(Content revision data)
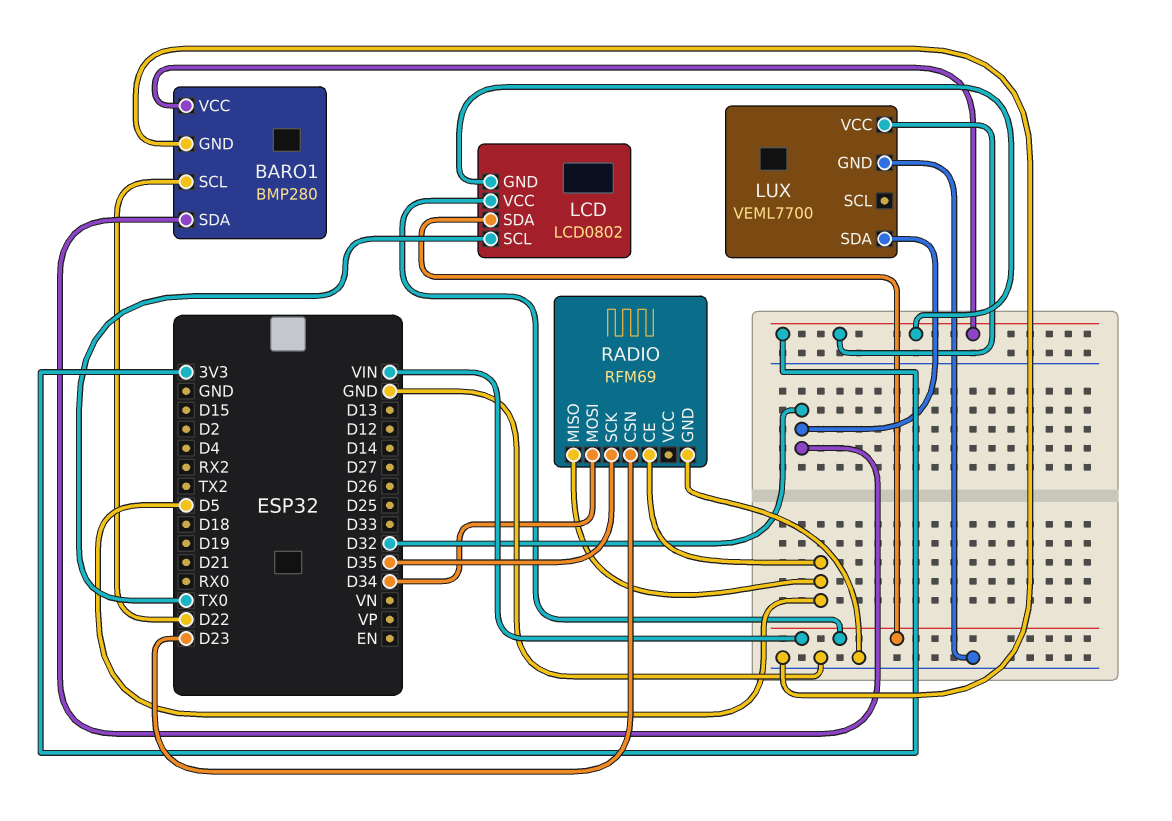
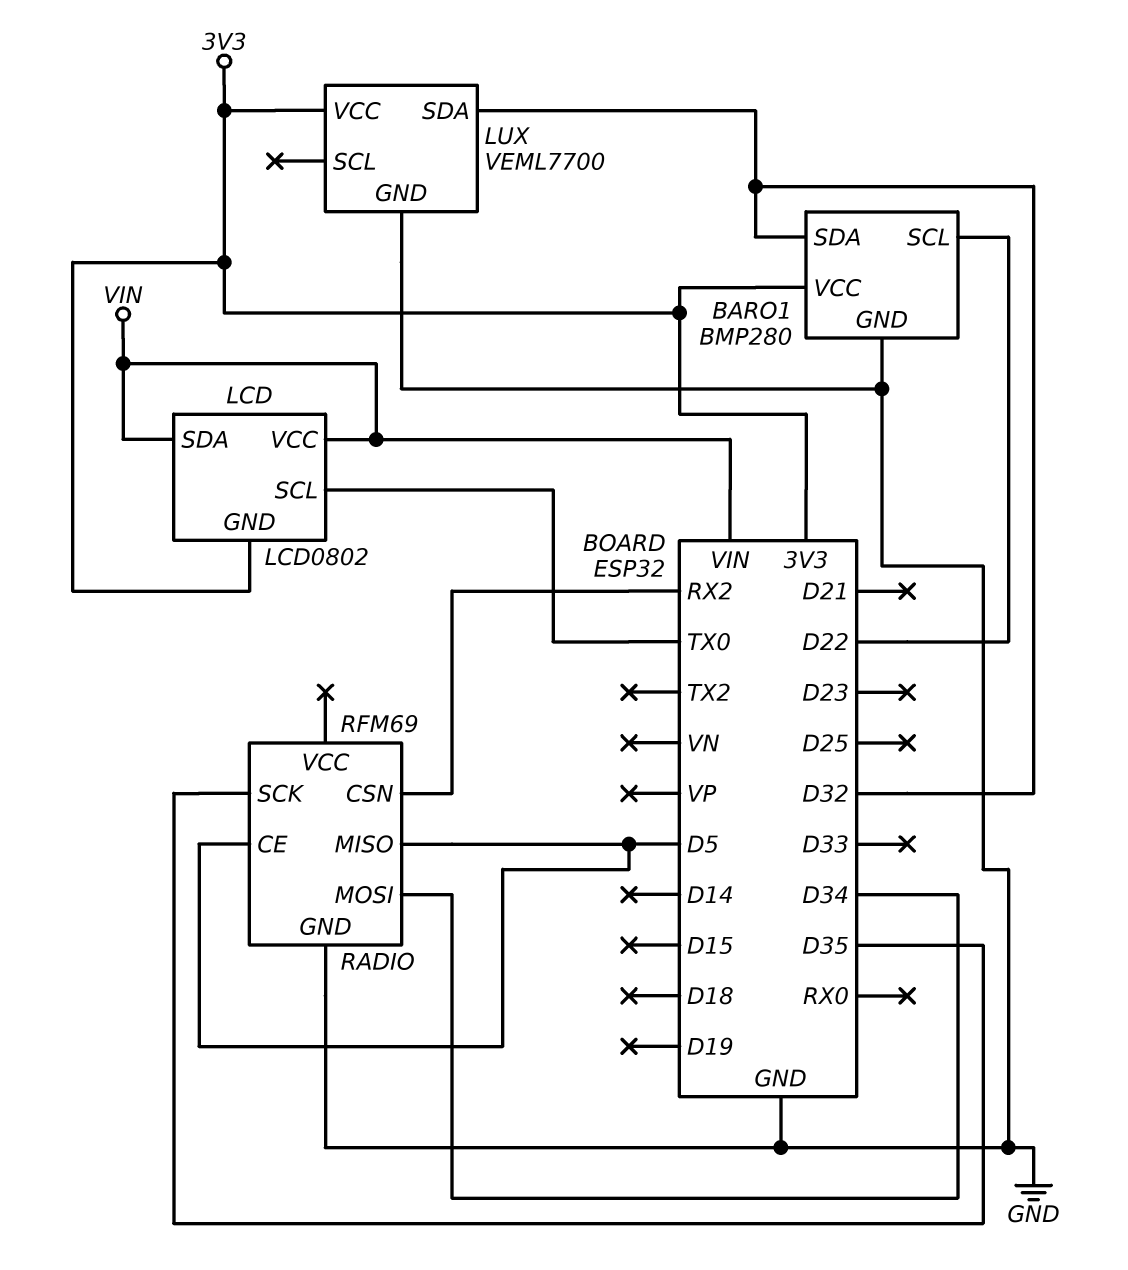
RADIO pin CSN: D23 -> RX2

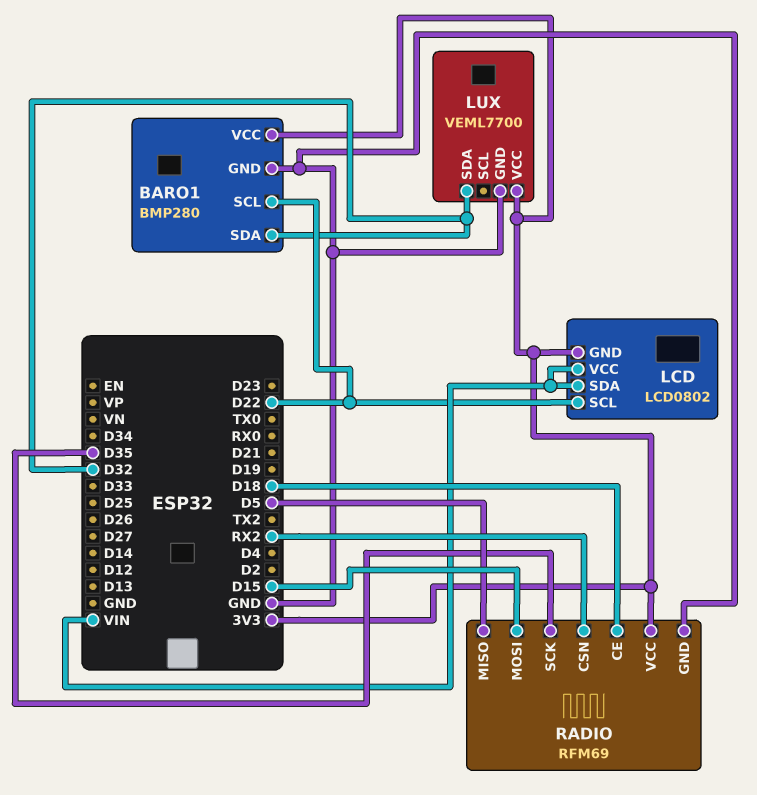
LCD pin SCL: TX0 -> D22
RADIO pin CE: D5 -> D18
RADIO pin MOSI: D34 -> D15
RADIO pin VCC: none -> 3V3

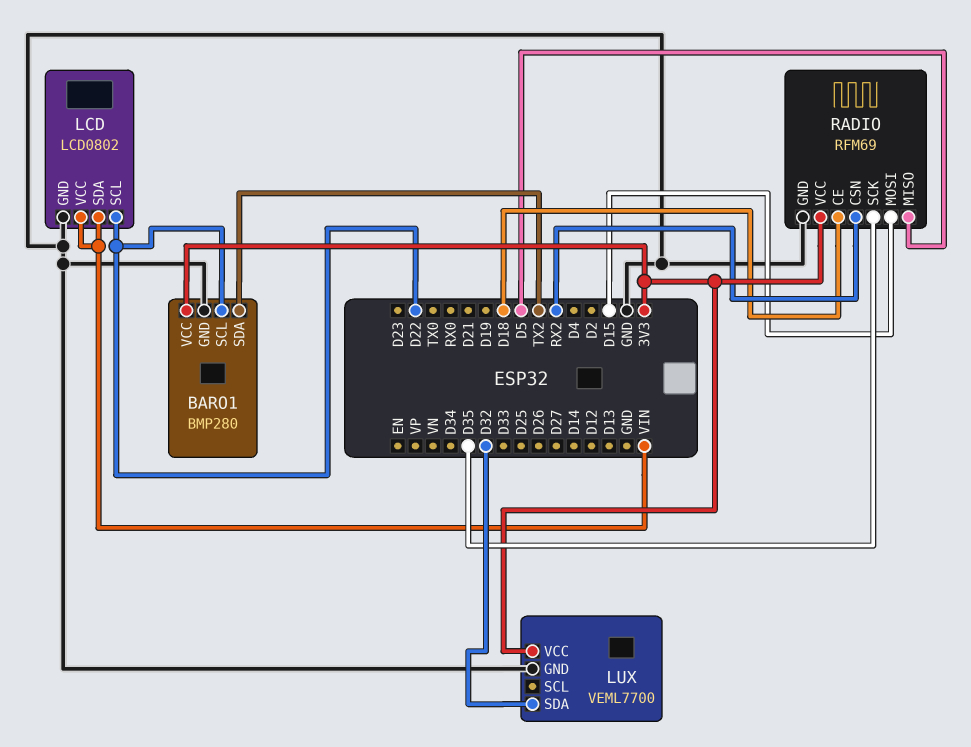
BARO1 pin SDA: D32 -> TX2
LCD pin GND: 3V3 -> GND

● Problem requirements:
Pictures are to be left out; the answer must otherwise be exactly the lines from the one with "RADIO pin CE: D5 -> D18" through the final line of the entries above, both included.

● Solution:
RADIO pin CE: D5 -> D18
RADIO pin MOSI: D34 -> D15
RADIO pin VCC: none -> 3V3

BARO1 pin SDA: D32 -> TX2
LCD pin GND: 3V3 -> GND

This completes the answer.